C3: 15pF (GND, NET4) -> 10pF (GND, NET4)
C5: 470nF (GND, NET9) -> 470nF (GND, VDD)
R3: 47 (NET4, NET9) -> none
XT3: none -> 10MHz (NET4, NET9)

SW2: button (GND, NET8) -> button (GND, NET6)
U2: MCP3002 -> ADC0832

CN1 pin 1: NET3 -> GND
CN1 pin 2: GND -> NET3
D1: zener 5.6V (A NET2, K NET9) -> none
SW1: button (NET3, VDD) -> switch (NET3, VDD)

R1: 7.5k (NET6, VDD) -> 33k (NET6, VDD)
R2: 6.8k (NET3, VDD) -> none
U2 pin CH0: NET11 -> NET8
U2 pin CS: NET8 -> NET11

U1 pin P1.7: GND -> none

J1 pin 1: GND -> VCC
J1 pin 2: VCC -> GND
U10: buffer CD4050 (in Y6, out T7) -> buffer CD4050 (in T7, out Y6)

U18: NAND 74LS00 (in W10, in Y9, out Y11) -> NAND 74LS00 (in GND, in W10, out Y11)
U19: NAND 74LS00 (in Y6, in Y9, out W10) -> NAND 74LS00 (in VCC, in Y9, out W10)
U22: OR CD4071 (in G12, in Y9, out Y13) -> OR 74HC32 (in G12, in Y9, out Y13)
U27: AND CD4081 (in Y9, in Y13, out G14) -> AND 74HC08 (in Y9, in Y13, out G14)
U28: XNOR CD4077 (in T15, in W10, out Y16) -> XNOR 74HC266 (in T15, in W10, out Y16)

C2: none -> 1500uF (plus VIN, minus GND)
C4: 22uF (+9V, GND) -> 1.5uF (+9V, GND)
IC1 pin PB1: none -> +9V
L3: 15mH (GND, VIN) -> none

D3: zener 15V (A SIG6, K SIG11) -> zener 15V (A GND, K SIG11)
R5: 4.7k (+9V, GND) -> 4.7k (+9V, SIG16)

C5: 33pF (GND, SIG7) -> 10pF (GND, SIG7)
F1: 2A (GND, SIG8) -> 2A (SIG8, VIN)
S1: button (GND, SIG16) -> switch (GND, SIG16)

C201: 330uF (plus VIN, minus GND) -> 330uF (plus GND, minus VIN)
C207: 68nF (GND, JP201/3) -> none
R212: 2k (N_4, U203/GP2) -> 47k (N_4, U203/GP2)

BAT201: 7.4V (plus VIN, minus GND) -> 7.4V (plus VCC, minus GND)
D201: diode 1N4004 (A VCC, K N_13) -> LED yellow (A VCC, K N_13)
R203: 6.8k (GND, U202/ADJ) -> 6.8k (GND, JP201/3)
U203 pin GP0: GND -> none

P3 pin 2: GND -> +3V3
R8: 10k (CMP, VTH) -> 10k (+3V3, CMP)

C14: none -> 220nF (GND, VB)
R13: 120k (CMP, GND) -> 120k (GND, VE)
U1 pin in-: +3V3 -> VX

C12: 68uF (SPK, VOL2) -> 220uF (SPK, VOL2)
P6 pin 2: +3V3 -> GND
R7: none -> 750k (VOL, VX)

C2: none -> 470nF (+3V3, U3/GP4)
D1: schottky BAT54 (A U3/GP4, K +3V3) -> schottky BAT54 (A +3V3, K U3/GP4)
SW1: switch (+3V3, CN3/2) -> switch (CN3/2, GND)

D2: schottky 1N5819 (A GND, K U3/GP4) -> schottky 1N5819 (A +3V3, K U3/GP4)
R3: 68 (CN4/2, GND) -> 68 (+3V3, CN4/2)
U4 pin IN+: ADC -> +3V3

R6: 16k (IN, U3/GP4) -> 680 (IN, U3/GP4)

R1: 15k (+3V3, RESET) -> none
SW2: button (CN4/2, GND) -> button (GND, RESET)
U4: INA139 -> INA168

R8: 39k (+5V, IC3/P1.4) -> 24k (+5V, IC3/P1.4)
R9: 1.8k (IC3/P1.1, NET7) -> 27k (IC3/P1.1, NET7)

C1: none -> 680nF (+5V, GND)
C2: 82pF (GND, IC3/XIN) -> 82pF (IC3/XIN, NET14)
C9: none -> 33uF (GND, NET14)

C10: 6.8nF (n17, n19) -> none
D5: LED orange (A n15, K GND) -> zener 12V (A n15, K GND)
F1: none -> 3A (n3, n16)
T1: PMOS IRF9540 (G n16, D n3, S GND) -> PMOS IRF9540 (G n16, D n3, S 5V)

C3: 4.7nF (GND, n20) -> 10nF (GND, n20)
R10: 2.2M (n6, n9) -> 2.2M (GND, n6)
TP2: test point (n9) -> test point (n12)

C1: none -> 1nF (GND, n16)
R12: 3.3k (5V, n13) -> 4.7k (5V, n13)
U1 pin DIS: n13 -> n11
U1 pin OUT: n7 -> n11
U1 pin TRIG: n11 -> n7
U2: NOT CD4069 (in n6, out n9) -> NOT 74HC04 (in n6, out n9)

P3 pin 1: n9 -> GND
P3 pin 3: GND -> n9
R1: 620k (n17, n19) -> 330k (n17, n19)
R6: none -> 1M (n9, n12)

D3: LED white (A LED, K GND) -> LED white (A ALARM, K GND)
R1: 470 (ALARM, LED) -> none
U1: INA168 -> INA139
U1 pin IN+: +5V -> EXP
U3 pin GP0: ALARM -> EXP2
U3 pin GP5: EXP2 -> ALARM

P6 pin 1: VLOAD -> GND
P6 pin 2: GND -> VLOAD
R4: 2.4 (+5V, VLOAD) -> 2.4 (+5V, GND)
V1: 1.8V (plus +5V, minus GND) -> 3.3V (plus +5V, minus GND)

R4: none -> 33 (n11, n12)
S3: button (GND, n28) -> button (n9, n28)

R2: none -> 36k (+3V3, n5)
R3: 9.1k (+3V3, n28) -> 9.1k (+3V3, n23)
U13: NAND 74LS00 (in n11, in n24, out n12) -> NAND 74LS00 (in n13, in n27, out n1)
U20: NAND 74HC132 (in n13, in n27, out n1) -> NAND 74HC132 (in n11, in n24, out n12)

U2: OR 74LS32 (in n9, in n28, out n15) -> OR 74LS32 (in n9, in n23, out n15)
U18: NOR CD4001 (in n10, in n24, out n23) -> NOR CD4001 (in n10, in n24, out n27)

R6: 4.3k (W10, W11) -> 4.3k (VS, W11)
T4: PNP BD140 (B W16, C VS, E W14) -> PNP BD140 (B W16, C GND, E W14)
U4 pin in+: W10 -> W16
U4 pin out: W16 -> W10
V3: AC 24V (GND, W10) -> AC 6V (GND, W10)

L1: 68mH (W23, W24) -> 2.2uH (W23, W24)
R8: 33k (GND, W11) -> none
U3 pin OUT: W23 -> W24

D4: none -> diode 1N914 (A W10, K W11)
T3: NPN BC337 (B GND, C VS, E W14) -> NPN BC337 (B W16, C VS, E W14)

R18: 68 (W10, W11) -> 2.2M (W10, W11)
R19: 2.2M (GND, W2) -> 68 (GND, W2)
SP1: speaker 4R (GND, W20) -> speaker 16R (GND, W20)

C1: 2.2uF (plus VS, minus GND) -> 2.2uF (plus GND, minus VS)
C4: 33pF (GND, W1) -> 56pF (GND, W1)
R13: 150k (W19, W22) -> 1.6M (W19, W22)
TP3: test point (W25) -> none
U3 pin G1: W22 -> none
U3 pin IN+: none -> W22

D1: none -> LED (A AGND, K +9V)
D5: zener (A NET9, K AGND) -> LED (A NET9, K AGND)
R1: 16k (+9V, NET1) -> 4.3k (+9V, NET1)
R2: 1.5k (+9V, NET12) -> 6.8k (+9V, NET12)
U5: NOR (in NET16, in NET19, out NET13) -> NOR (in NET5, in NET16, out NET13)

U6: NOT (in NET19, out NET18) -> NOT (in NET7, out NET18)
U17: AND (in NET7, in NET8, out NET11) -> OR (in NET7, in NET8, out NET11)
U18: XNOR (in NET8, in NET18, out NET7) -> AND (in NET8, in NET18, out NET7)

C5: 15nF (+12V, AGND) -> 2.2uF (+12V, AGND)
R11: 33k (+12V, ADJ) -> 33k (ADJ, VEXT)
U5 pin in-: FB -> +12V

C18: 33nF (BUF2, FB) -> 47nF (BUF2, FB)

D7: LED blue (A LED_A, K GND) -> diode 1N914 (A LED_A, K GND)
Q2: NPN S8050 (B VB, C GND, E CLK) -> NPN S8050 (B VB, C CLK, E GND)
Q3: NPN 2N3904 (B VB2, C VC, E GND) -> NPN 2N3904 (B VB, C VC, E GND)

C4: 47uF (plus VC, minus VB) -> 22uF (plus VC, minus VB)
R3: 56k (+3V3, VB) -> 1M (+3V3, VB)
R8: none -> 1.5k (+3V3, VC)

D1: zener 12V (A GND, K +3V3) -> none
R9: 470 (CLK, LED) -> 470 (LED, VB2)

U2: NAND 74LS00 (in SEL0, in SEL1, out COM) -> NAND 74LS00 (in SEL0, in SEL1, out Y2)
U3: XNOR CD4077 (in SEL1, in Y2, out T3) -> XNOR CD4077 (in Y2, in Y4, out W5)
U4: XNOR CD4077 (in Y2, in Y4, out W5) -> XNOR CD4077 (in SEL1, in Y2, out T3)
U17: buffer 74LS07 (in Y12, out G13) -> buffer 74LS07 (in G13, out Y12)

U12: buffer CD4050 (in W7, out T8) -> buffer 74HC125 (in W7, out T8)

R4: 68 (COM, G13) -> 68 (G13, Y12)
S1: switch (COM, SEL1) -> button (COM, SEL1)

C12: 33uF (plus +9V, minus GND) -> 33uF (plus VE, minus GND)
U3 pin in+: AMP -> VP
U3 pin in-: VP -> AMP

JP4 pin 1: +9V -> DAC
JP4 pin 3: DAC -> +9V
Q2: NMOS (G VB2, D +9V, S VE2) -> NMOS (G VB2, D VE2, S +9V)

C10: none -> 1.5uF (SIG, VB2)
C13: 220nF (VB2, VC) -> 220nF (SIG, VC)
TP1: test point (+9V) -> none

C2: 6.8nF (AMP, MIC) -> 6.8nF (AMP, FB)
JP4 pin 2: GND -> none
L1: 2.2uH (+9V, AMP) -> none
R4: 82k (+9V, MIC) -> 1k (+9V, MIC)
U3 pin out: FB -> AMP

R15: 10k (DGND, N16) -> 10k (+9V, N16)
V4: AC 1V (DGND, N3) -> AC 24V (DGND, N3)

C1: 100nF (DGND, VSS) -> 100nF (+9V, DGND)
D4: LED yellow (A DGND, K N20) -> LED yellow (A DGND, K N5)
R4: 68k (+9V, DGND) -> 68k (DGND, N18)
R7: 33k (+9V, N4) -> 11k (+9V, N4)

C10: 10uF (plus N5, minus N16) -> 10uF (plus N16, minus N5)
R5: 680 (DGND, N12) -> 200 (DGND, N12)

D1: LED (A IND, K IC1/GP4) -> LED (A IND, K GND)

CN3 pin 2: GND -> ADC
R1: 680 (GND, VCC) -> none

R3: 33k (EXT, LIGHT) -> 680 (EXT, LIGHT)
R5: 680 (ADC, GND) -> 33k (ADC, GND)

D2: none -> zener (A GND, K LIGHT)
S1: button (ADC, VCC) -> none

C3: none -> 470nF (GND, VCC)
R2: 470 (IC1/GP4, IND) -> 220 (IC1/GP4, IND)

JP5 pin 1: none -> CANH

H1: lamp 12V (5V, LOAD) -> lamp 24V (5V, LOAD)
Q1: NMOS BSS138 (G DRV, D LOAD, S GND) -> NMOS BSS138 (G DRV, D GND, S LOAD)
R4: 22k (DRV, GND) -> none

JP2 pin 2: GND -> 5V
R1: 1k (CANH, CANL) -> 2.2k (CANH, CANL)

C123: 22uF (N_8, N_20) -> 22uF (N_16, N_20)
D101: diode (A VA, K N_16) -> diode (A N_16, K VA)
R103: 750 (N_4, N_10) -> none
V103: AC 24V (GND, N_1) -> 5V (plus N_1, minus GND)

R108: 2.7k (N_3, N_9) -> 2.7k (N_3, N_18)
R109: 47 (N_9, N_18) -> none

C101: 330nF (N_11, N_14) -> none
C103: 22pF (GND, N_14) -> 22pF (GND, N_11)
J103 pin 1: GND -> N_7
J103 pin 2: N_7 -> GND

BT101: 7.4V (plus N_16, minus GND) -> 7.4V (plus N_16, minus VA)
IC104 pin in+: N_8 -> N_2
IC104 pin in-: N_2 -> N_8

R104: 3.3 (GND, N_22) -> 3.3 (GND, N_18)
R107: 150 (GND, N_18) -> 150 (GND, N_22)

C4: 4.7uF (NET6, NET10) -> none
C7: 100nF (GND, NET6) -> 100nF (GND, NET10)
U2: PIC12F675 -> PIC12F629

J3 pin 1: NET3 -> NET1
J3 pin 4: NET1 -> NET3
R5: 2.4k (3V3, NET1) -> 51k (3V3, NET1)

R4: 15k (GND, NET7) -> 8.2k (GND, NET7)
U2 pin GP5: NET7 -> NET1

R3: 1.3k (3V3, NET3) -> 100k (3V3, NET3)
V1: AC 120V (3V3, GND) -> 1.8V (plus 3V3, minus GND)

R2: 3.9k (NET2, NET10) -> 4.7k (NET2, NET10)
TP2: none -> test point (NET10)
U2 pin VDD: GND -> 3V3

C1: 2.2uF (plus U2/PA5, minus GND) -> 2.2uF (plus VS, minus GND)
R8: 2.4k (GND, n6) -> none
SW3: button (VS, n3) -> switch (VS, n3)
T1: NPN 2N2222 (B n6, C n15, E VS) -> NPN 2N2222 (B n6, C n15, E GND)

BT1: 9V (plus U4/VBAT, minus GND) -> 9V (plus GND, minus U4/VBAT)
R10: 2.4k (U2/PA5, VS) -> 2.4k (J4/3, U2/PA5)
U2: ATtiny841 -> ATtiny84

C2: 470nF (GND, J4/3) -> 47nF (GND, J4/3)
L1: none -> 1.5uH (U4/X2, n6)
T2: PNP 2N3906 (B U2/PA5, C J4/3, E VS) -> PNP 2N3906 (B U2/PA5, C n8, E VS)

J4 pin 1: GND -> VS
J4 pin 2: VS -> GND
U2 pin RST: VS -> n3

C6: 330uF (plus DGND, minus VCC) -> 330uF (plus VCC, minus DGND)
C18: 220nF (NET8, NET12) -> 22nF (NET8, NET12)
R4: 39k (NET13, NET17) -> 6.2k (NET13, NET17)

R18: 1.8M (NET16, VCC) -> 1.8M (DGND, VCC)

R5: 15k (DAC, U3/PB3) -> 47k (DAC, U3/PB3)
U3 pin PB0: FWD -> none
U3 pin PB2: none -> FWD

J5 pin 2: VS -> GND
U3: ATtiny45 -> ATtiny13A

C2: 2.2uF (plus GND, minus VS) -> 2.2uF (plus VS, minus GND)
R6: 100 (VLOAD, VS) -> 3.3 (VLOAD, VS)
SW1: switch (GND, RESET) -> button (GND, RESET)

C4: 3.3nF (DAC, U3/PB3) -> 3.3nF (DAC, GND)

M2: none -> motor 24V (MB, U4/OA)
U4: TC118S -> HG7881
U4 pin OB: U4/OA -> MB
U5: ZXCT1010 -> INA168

YOUR GOAL
State how many lines of the data above contain the string "diode", leaving out everything but the number.

RESPONSE
4